> _Task material_:

*** Begin section ***

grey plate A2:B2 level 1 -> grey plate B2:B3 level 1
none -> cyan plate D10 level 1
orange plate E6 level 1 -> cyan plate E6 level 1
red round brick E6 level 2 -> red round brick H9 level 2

*** End section ***
*** Begin section ***

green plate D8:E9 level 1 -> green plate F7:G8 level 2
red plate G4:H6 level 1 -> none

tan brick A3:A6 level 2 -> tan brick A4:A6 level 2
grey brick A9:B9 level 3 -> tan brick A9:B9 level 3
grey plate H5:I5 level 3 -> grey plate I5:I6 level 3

*** End section ***

Your task is to find every line above containing the word "brick" and copy it.

> _Task solution_:
red round brick E6 level 2 -> red round brick H9 level 2
tan brick A3:A6 level 2 -> tan brick A4:A6 level 2
grey brick A9:B9 level 3 -> tan brick A9:B9 level 3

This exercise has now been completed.